Stored items |
========
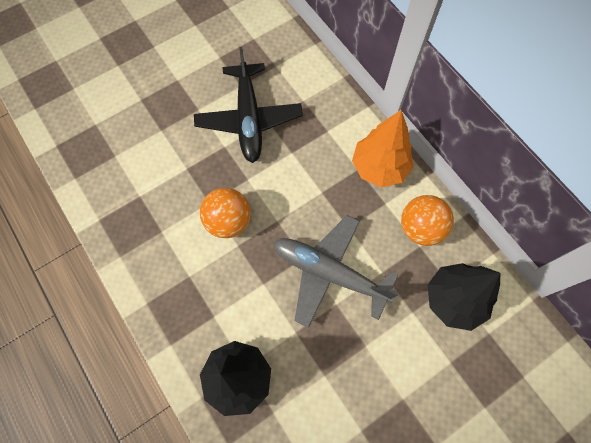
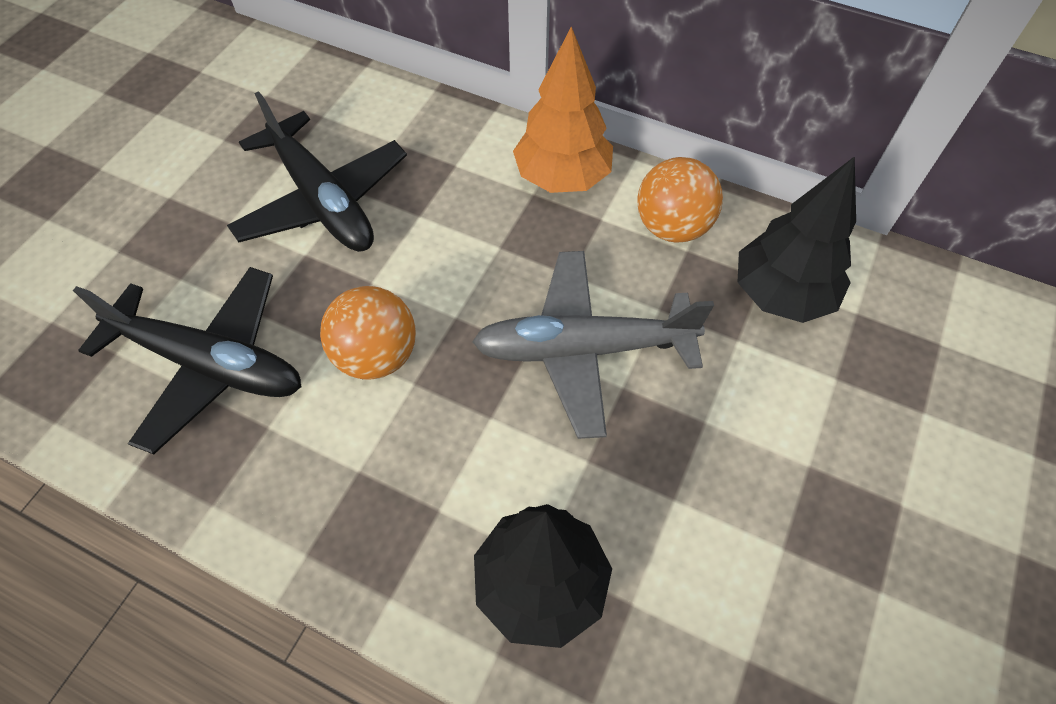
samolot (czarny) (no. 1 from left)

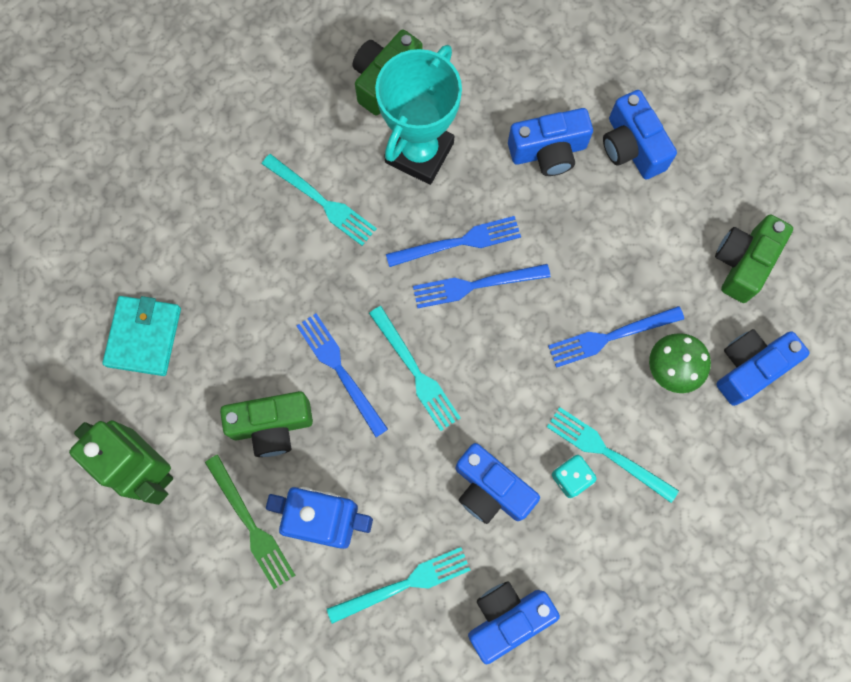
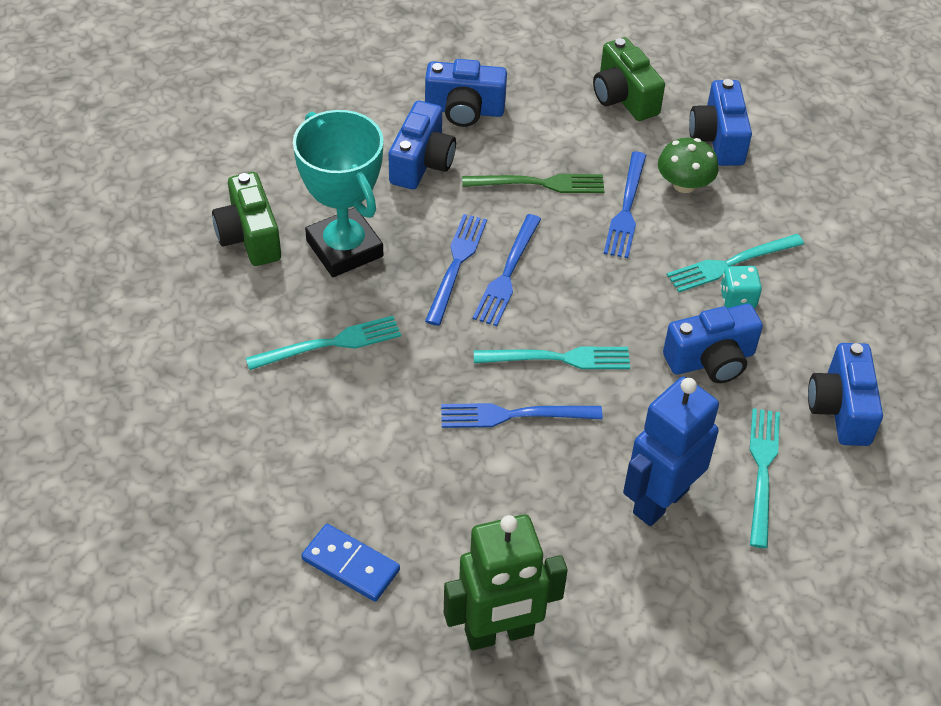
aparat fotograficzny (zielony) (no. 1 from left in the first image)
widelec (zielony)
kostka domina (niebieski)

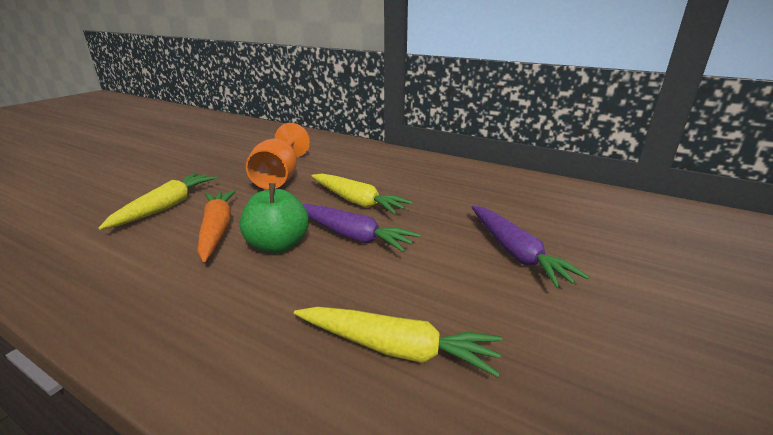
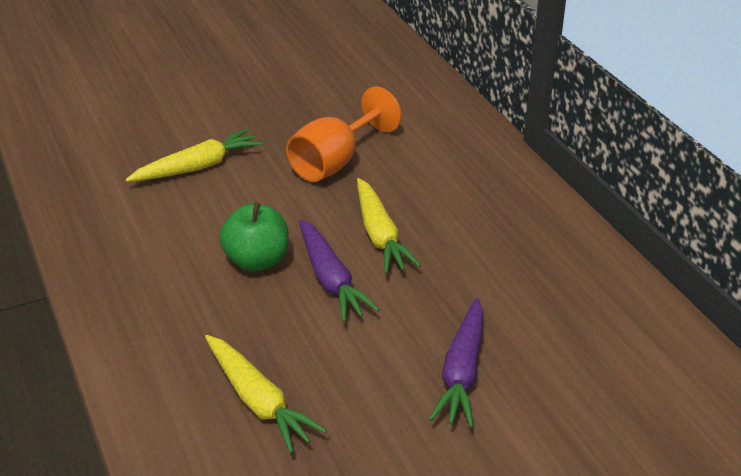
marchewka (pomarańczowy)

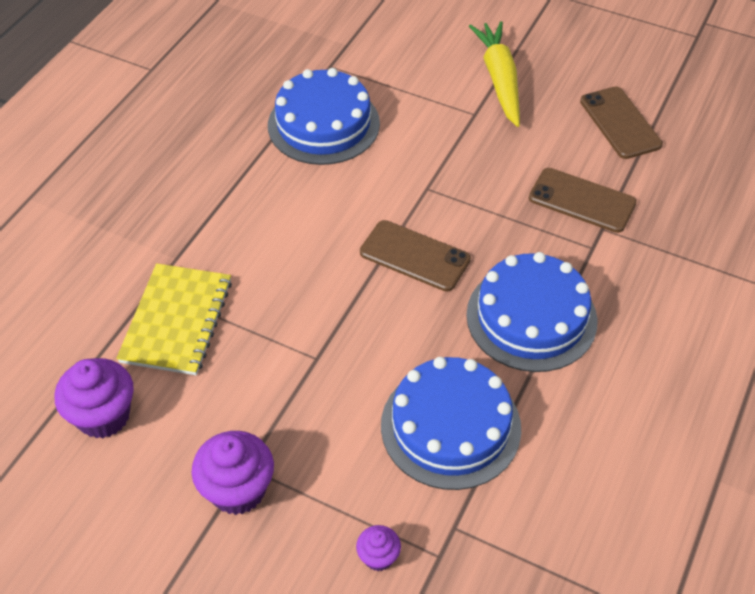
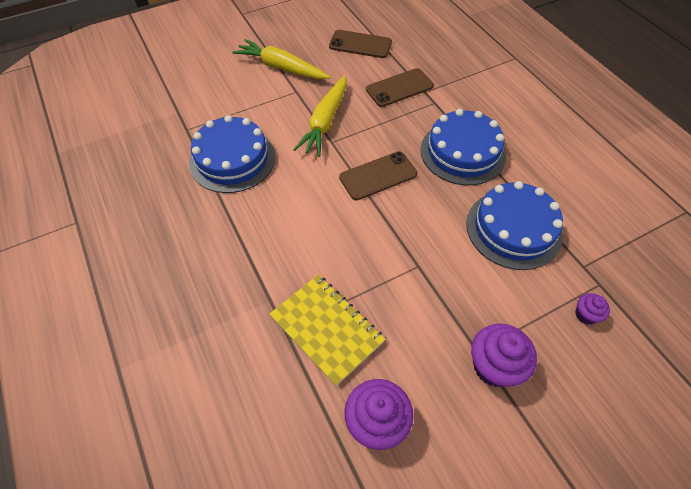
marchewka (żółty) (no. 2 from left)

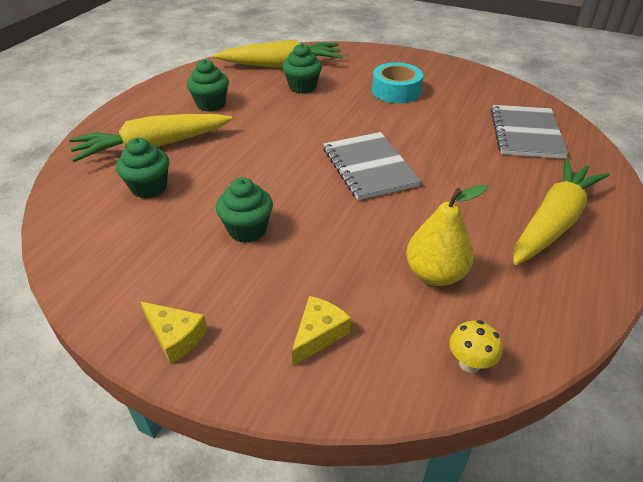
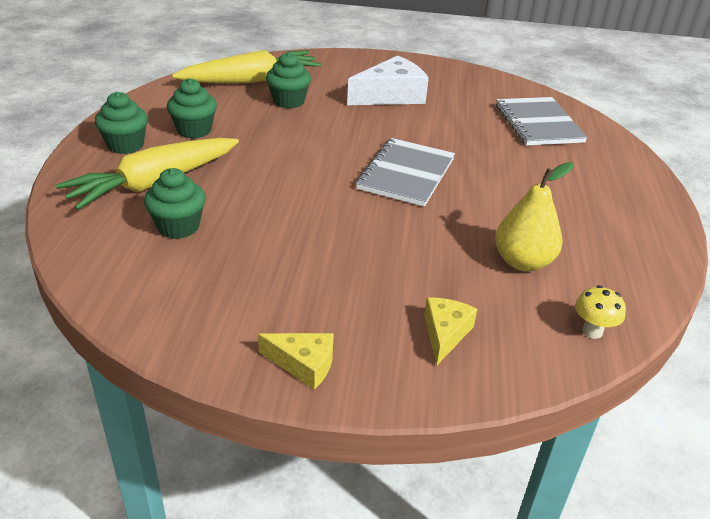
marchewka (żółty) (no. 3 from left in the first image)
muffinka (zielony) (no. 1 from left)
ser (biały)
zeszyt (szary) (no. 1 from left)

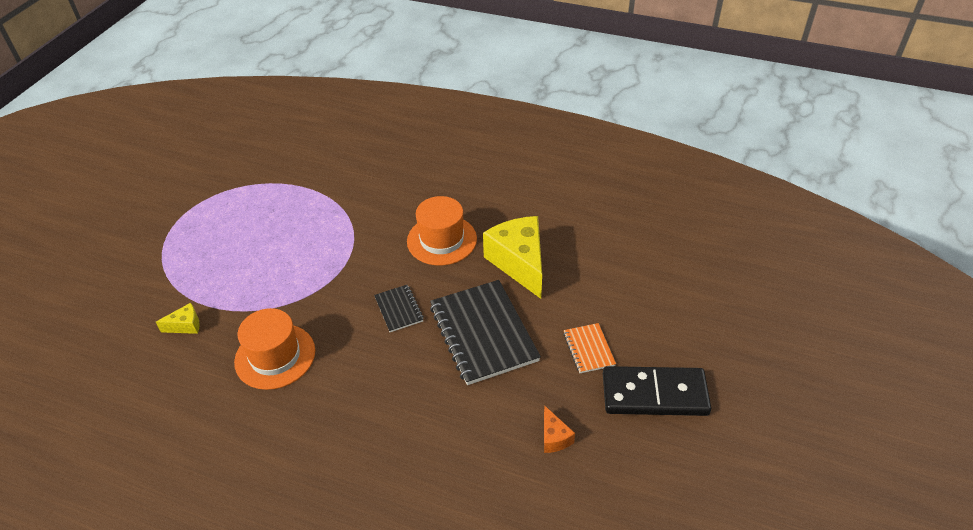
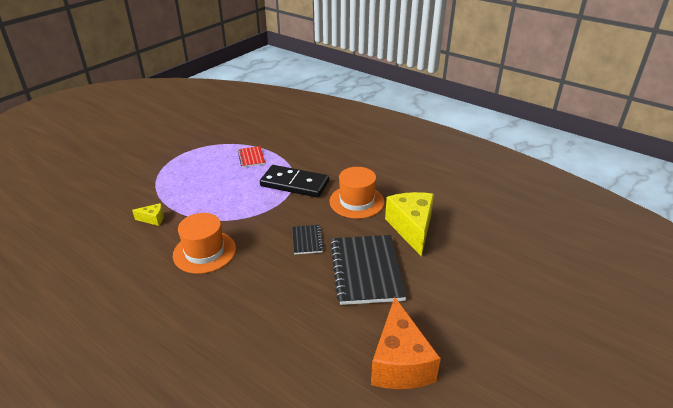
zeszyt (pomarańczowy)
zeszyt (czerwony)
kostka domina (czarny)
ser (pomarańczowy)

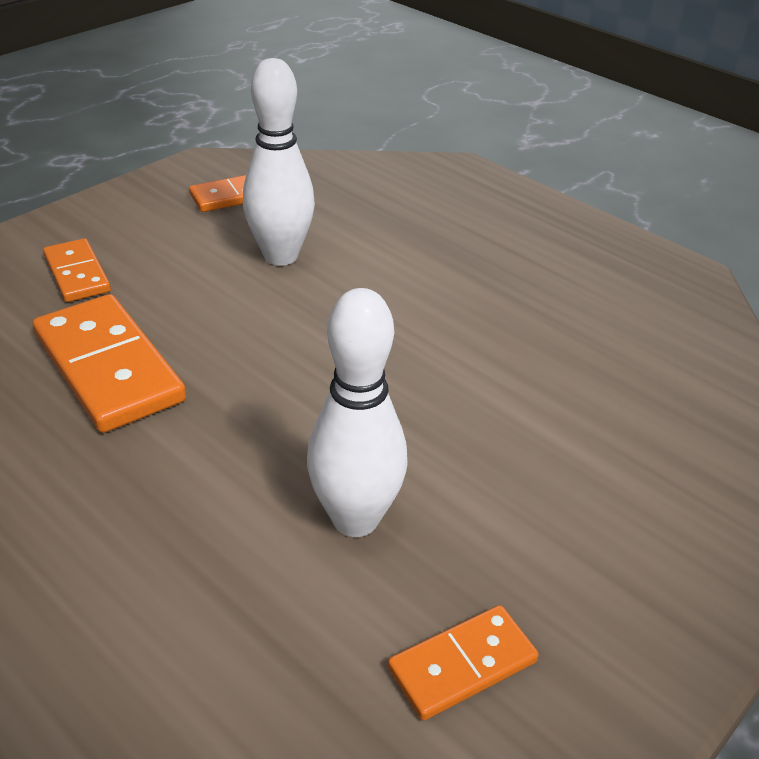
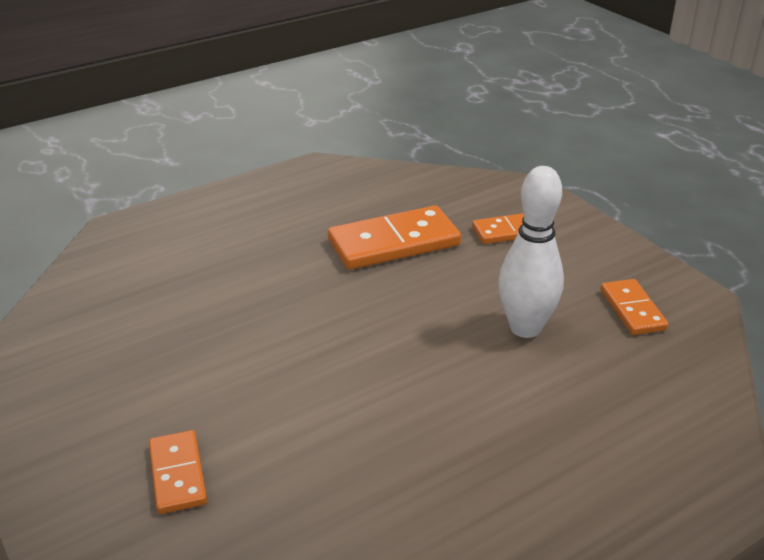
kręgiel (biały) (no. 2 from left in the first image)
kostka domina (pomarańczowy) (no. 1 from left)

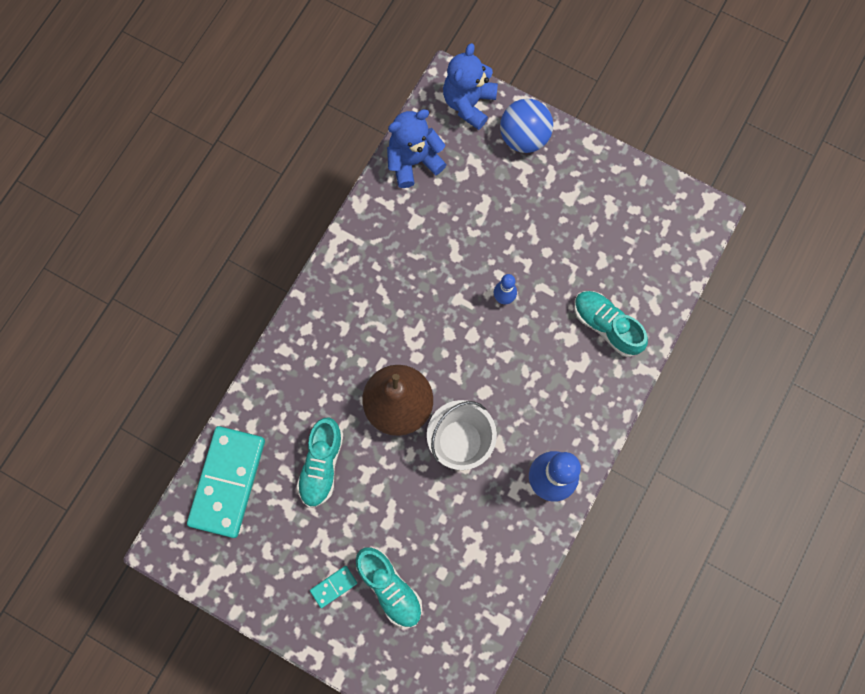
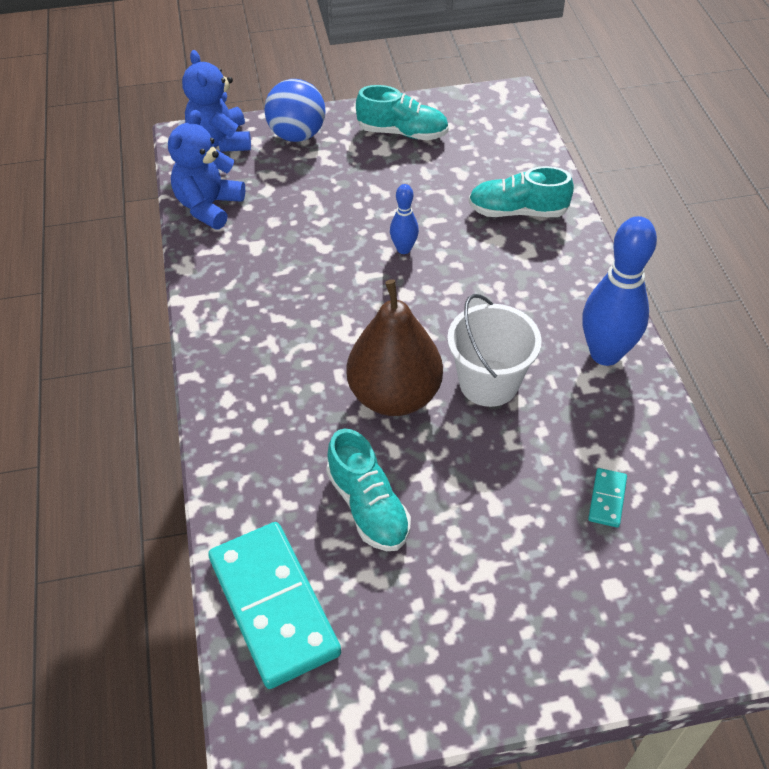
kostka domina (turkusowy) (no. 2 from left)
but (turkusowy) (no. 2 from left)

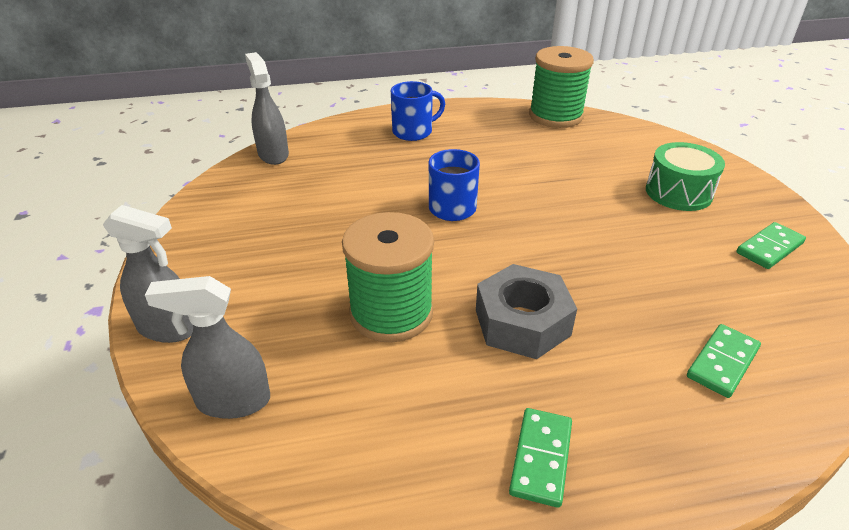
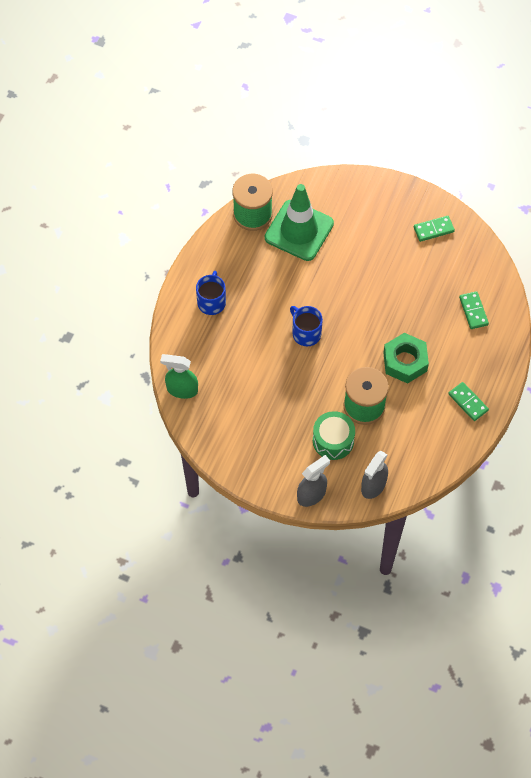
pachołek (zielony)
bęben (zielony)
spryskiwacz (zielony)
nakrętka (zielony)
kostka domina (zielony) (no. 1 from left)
========
Take every entry above and transcribe it exactly, with no pictures in the copy.

samolot (czarny) (no. 1 from left)

aparat fotograficzny (zielony) (no. 1 from left in the first image)
widelec (zielony)
kostka domina (niebieski)

marchewka (pomarańczowy)

marchewka (żółty) (no. 2 from left)

marchewka (żółty) (no. 3 from left in the first image)
muffinka (zielony) (no. 1 from left)
ser (biały)
zeszyt (szary) (no. 1 from left)

zeszyt (pomarańczowy)
zeszyt (czerwony)
kostka domina (czarny)
ser (pomarańczowy)

kręgiel (biały) (no. 2 from left in the first image)
kostka domina (pomarańczowy) (no. 1 from left)

kostka domina (turkusowy) (no. 2 from left)
but (turkusowy) (no. 2 from left)

pachołek (zielony)
bęben (zielony)
spryskiwacz (zielony)
nakrętka (zielony)
kostka domina (zielony) (no. 1 from left)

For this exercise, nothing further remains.